*** Opening of Data shown ***
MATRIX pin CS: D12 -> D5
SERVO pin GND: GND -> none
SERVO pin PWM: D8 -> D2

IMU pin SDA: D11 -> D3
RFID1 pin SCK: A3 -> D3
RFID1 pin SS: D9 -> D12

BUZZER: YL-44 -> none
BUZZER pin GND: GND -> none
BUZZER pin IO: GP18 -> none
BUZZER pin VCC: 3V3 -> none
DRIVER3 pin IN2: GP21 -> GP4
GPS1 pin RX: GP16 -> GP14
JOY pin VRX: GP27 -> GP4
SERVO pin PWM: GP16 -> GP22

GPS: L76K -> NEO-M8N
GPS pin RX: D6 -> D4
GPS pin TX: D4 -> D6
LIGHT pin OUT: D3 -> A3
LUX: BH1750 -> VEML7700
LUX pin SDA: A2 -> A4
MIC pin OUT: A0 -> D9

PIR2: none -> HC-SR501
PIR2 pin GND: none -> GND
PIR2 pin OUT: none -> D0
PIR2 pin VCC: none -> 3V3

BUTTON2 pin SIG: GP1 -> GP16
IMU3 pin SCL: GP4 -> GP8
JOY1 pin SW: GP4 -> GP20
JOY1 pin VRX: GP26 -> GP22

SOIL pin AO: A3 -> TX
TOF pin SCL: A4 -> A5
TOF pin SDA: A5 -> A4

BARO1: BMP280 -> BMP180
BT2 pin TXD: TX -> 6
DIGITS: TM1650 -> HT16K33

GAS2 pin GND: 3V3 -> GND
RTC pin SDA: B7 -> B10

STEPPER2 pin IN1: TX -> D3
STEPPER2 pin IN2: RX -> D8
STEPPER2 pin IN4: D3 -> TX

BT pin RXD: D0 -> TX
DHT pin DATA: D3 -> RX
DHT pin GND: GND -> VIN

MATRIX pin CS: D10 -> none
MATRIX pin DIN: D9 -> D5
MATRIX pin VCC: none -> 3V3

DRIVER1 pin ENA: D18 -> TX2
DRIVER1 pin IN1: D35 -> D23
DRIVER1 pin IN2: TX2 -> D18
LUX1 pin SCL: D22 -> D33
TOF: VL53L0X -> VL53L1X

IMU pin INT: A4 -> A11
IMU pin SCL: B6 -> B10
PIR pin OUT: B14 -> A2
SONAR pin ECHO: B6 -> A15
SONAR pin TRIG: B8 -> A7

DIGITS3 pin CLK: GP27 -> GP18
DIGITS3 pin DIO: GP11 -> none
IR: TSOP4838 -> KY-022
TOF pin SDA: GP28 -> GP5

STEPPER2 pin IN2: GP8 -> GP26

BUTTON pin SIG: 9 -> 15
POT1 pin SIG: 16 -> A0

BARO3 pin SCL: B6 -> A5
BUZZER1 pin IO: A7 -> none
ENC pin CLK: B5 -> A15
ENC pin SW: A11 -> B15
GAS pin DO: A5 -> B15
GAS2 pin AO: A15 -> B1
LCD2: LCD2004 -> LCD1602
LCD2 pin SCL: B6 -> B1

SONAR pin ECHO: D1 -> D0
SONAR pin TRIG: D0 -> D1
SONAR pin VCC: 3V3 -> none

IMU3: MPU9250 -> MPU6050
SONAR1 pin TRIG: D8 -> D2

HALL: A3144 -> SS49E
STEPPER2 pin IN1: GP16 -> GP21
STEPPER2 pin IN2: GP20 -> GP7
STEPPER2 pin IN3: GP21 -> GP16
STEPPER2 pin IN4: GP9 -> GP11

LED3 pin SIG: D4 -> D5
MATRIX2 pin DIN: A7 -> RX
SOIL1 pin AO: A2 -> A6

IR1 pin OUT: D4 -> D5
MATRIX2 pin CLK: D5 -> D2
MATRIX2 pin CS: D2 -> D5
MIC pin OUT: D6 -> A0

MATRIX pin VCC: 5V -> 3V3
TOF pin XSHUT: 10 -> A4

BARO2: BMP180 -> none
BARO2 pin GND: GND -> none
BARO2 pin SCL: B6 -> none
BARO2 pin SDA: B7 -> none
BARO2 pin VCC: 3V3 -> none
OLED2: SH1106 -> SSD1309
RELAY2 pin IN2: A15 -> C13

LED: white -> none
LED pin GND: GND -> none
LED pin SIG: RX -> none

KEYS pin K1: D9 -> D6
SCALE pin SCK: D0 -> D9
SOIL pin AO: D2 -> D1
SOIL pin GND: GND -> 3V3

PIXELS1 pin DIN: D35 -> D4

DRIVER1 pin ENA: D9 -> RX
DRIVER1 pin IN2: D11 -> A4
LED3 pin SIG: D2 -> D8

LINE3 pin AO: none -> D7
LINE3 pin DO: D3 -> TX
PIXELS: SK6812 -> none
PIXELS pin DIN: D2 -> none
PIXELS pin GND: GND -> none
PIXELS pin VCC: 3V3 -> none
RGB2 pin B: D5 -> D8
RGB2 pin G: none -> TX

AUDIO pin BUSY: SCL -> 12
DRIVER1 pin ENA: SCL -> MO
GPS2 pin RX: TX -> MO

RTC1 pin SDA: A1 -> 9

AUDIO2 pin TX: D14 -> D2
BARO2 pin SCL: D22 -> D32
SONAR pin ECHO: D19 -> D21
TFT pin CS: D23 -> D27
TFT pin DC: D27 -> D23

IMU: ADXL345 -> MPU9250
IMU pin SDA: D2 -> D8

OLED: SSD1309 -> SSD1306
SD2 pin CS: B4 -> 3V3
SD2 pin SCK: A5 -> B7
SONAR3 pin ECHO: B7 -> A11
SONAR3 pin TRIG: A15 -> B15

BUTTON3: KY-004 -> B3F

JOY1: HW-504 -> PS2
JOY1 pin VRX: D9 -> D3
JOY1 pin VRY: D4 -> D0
*** Close of Data shown ***
Task description: Print, without alteration, only the lines above between the one holding "BUZZER pin IO: GP18 -> none" and the one holding "MATRIX pin CS: D10 -> none", inclusive.

Answer to this problem:
BUZZER pin IO: GP18 -> none
BUZZER pin VCC: 3V3 -> none
DRIVER3 pin IN2: GP21 -> GP4
GPS1 pin RX: GP16 -> GP14
JOY pin VRX: GP27 -> GP4
SERVO pin PWM: GP16 -> GP22

GPS: L76K -> NEO-M8N
GPS pin RX: D6 -> D4
GPS pin TX: D4 -> D6
LIGHT pin OUT: D3 -> A3
LUX: BH1750 -> VEML7700
LUX pin SDA: A2 -> A4
MIC pin OUT: A0 -> D9

PIR2: none -> HC-SR501
PIR2 pin GND: none -> GND
PIR2 pin OUT: none -> D0
PIR2 pin VCC: none -> 3V3

BUTTON2 pin SIG: GP1 -> GP16
IMU3 pin SCL: GP4 -> GP8
JOY1 pin SW: GP4 -> GP20
JOY1 pin VRX: GP26 -> GP22

SOIL pin AO: A3 -> TX
TOF pin SCL: A4 -> A5
TOF pin SDA: A5 -> A4

BARO1: BMP280 -> BMP180
BT2 pin TXD: TX -> 6
DIGITS: TM1650 -> HT16K33

GAS2 pin GND: 3V3 -> GND
RTC pin SDA: B7 -> B10

STEPPER2 pin IN1: TX -> D3
STEPPER2 pin IN2: RX -> D8
STEPPER2 pin IN4: D3 -> TX

BT pin RXD: D0 -> TX
DHT pin DATA: D3 -> RX
DHT pin GND: GND -> VIN

MATRIX pin CS: D10 -> none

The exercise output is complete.